Count how many lines in the rows below contain the string "kern". Reply with that number alone.
+-------+
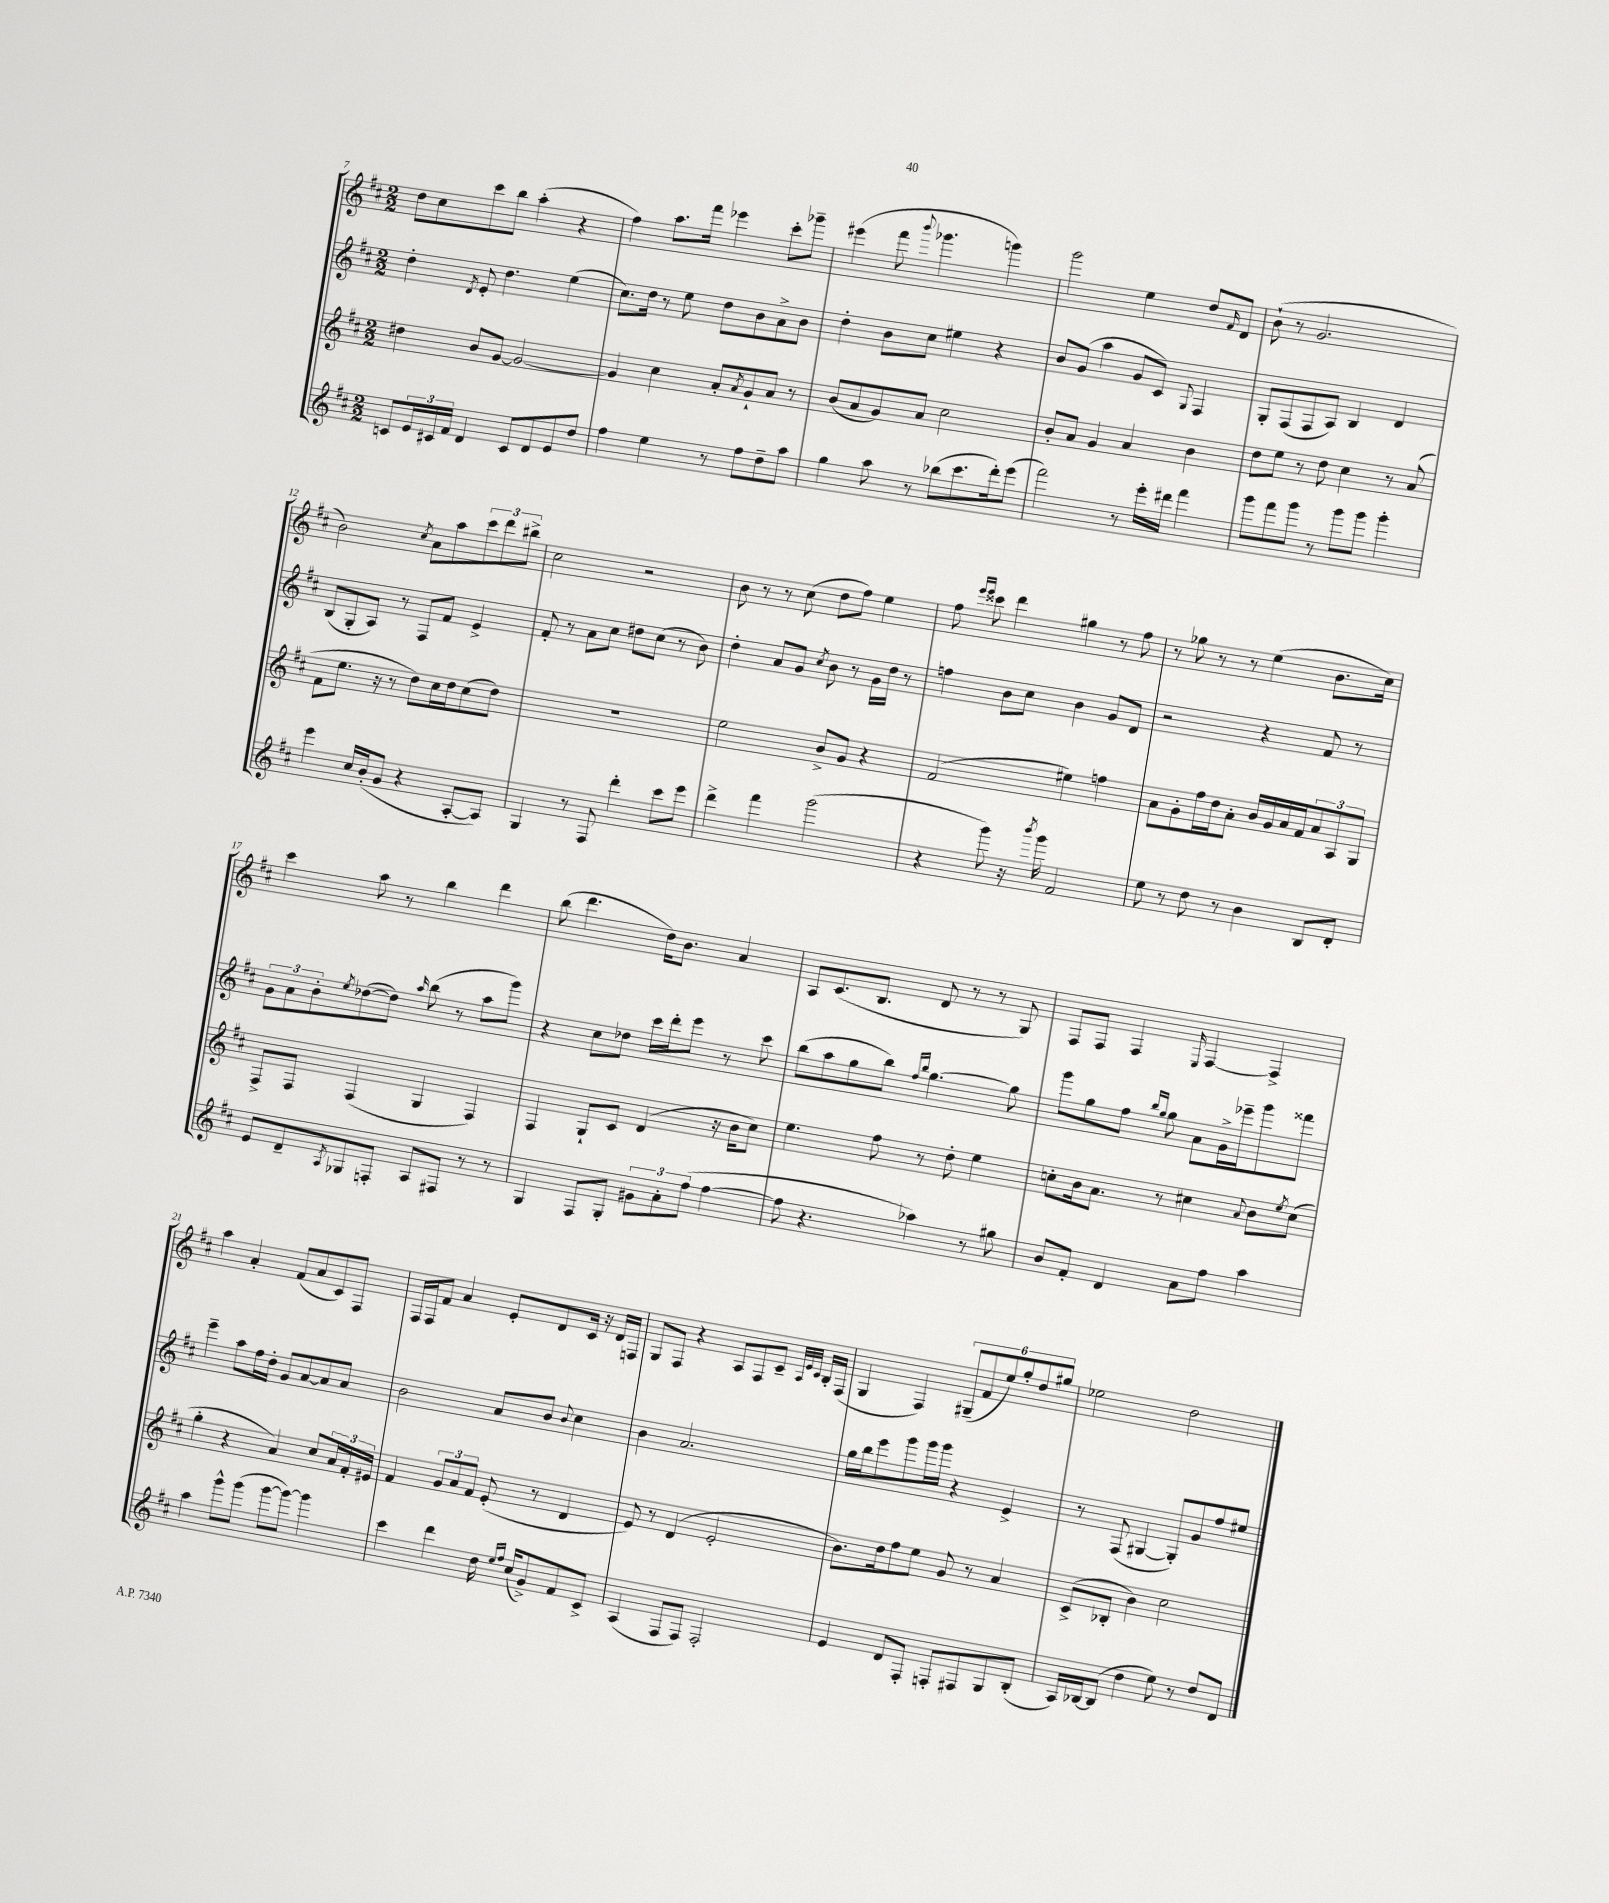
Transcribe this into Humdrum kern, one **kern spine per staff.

**kern	**kern	**kern	**kern
*part4	*part3	*part2	*part1
*staff4	*staff3	*staff2	*staff1
*clefG2	*clefG2	*clefG2	*clefG2
*k[f#c#]	*k[f#c#]	*k[f#c#]	*k[f#c#]
*M2/2	*M2/2	*M2/2	*M2/2
=7	=7	=7	=7
8cn/L	4dd#X\	4dd'\	8dd\L
24e/L	.	.	8cc#\
24c#X/	.	.	.
24f#/JJ	.	.	.
.	.	8qd/	.
4d/	8b/L	8e'/	8ccc#\
.	[8g/J	4.dd\	8bb\J
8c#/L	2g/_	.	(4aa'\
8d/	.	.	.
8e/	.	(4ee\	4r
8dd/J	.	.	.
=8	=8	=8	=8
4ff#\	4g/]	8.cc#\L)	4ff#\)
.	.	16dd\Jk	.
4ee\	4cc#\	8r	8.aa\L
.	.	8ee\	.
.	.	.	16fff#\Jk
8r	8a'/L	8dd\L	4eee-X\
.	8qa/	.	.
8ff#\L	8g`/	8b\	.
8dd~\	8a/J	8a^\	8ccc#'\L
8aa\J	8r	8b\J	8ggg-X~\J
=9	=9	=9	=9
4gg\	(8b/L	4dd'\	(4eee#X\
.	8a/	.	.
8aa\	8g/)	8b\L	8fff#\
.	.	.	8qqbbb/
8r	8a/J	8cc#\J	4.ggg-X\
(8bb-X\L	2cc#\	4ee#X\	.
8.ccc#\	.	.	.
.	.	4r	4gggn\)
16ddd'\k)	.	.	.
(8eee\J	.	.	.
=10	=10	=10	=10
2fff#\)	8b'/L	8b/L	2ggg\
.	8a/J	(8g/J	.
.	4g/	4aa\	.
8r	4a/	8g/L	4ee\
16eee'\LL	.	8c#/J)	.
16ddd#X\JJ	.	.	.
.	.	8qqG/	.
4fff#\	4b\	4F#/	8dd/L
.	.	.	16qqf#/
.	.	.	8d/J
=11	=11	=11	=11
8ggg\L	8dd\L	8G'/L	(8b`\
8fff#\	8ee\J	(8F#/	8r
8ggg\J	8r	8F#/	2.g/
8r	8dd\	8A/J)	.
8ggg\L	4cc#\	4B/	.
8ggg\J	.	.	.
4ggg'\	8r	4d/	.
.	(8a/	.	.
!!LO:LB:g=z
=12	=12	=12	=12
4eee\	8f#\L	(8B/L	2b\)
.	8.ee\J	8G'/	.
16cc#/LL	.	8A/J)	.
(16b'/J	16r	.	.
8g/J	8r	8r	.
.	.	.	8qcc#/
4r	8dd\L)	8F#/L	8a\L
.	16cc#\L	8f#/J	8aa\
.	16dd\J	.	.
[8A'/L	(8cc#\	4e^/	12ccc#\
.	.	.	12ddd\
8A/J])	8dd\J)	.	.
.	.	.	12bb#X^\J
=13	=13	=13	=13
4G/	1r	8f#'/	2cc#\
.	.	8r	.
8r	.	8a\L	.
8F#/	.	8cc#\J	.
4ddd'\	.	8dd#X\L	2r
.	.	(8cc#\J	.
8ccc#\L	.	8r	.
8eee\J	.	8b\)	.
=14	=14	=14	=14
4ddd^\	2ee\	4dd'\	8b\
.	.	.	8r
4fff#\	.	8a/L	8r
.	.	8g/J	(8cc#\
.	.	8qcc#/	.
(2ggg\	8b^/L	8b\	8dd\L
.	8g/J	8r	8ff#\J)
.	4r	16g\LL	4ee\
.	.	16dd\JJ	.
.	.	8r	.
=15	=15	=15	=15
4r	(2f#/	4ffn\	8ff#\
.	.	.	16qqeee/LL
.	.	.	16qqeee/JJ
.	.	.	8ccc##X\
8ggg\)	.	8b\L	4ddd\
16r	.	8cc#\J	.
8qbbb/	.	.	.
16ggg\	.	.	.
2f#/	4ee#X\)	4b\	4gg#X\
.	4ffn\	8g/L	8r
.	.	8d/J	8ff#\
=16	=16	=16	=16
8ee\	8a\L	2r	8r
8r	8g'\	.	8gg-X\
8dd\	16ff#\L	.	8r
.	16dd\J	.	.
8r	8a'\J	.	8r
4b\	16b/LL	4r	(4ee\
.	16g/	.	.
.	16a/	.	.
.	16f#/J	.	.
8B/L	12a/	8f#/	8.b\L
.	12A/	.	.
8d'/J	.	8r	.
.	12G/J	.	.
.	.	.	16cc#\Jk)
!!LO:LB:g=z
=17	=17	=17	=17
8e/L	8F#^/L	12g\L	4ccc#\
.	.	12a\	.
8d~/	8F#/J	.	.
.	.	12b'\	.
8qA/	.	8qee/	.
8G-X/	(4F#/	([8dd-X\	8aa\
8Fn'/J	.	8dd-\J])	8r
.	.	16qqaa/	.
8A/L	4G/	(8bb\	4bb\
8F#X/J	.	8r	.
8r	4F#/)	8aa\L	4ddd\
8r	.	8ggg\J)	.
=18	=18	=18	=18
4G/	4F#/	4r	(8bb\
.	.	.	4.ddd\
8F#/L	8G`/L	8cc#\L	.
8G'/J	8c#/J	8dd-X\J	.
12g#X\L	(4d/	16ccc#\LL	16dd\KL)
.	.	16ddd'\J	8.b\J
12a'\	.	.	.
.	.	8eee\J	.
(12ff#\J	.	.	.
[4ff#\	16r	8r	4a/
.	16b\KL	.	.
.	8cc#\J)	8ccc#\	.
=19	=19	=19	=19
8ff#\]	4.ee\	(8bb\L	8A/L
4.r	.	8aa\	(8.c#/
.	.	8gg\	.
.	.	.	8.B/J
.	8ff#\	8bb\J)	.
.	.	16qqff#/LL	.
.	.	16qqbb/JJ	.
4aa-X\)	8r	[4.gg\	8d/
.	8dd'\	.	8r
8r	4ee\	.	8r
8gg#X\	.	8gg\]	8G/)
=20	=20	=20	=20
8b/L	8ccn'\L	8ggg\L	8F#/L
8f#'/J	16b\k	8gg\	8F#/J
.	8.a\J	.	.
4d/	.	8ff#\J	4F#/
.	.	16qqbb/LL	.
.	.	16qqgg/JJ	.
.	8r	8gg\	.
.	.	.	16qqE/
8a\L	4cc#X\	8a\L	[4F#/
8ff#\J	.	16g^\L	.
.	.	16eee-X~\J	.
.	8qqa/	.	.
4aa\	8b\L	8ggg\	4F#^/]
.	8qee/	.	.
.	(8cc#\J	8fff##X\J	.
!!LO:LB:g=z
=21	=21	=21	=21
4aa\	4gg'\	4eee~\	4aa\
8ggg^^\L	4r	8aa\L	4a'/
(8ggg\J	.	16ff#\L	.
.	.	16dd'\JJ	.
[8ggg\L	4a/)	8g/L	(8f#/L
8ggg\J_)	.	[8a/	8a/
4ggg\]	8cc#/L	8a/]	8c#/)
.	24a/L	8a/J	8F#/J
.	24f#'/	.	.
.	24e#X/JJ	.	.
=22	=22	=22	=22
4ccc#\	4f#/	2b\	16F#/LL
.	.	.	16F#/J
.	.	.	8f#/J
4ddd\	12g/L	.	4a/
.	12a/	.	.
.	12f#/J	.	.
16dd\	(8e'/	8a/L	8e'/L
16qqee/LL	.	.	.
16qqff#/JJ	.	.	.
(16cc#/KL	.	.	.
8g^/)	8r	8b/J	8d/
.	.	8qqb/	.
8f#/	4d/	4cc#\	16c#/Jk
.	.	.	16r
8c#^/J	.	.	16d/LL
.	.	.	16Fn/JJ
=23	=23	=23	=23
(4A/	8e/)	4b\	8G/L
.	8r	.	8F#/J
8F#/L	(4d/	2.a/	4r
8F#/J)	.	.	.
2F#'/	2e'/	.	8A/L
.	.	.	8F#/
.	.	.	8c#~/J
.	.	.	32qqA/LLL
.	.	.	32qqe/
.	.	.	32qqc#/JJJ
.	.	.	16B'/LL
.	.	.	(16F#/JJ
=24	=24	=24	=24
4e/	8.b\L)	16gg\LL	4G/
.	.	16bb\J	.
.	.	8eee\	.
.	16dd\k	.	.
8d/L	8ff#\	8ggg\	4F#/)
8F#'/J	8ee\J	16ggg\L	.
.	.	16ggg\JJ	.
8Fn'/L	8g/	4r	(12G#X~/L
.	.	.	12f#/
8F#X/	8r	.	.
.	.	.	12ee/)
8G/	4a/	4e^/	12gg'/
.	.	.	12dd/
(8B'/J	.	.	.
.	.	.	12gg#X/J
=25	=25	=25	=25
16A/LL)	(8c#^/L	8r	2ee-X\
[16B-X/J	.	.	.
(8B-/J]	8B-X'/J	(8F#/	.
4dd\	4b\)	[4G#X/	.
8ee\)	2cc#\	8G#'/L])	2dd\
8r	.	8g/	.
8dd/L	.	8ff#/	.
8d/J	.	8ee#X/J	.
==	==	==	==
*-	*-	*-	*-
+-------+
WRITTEN ANSWER: 2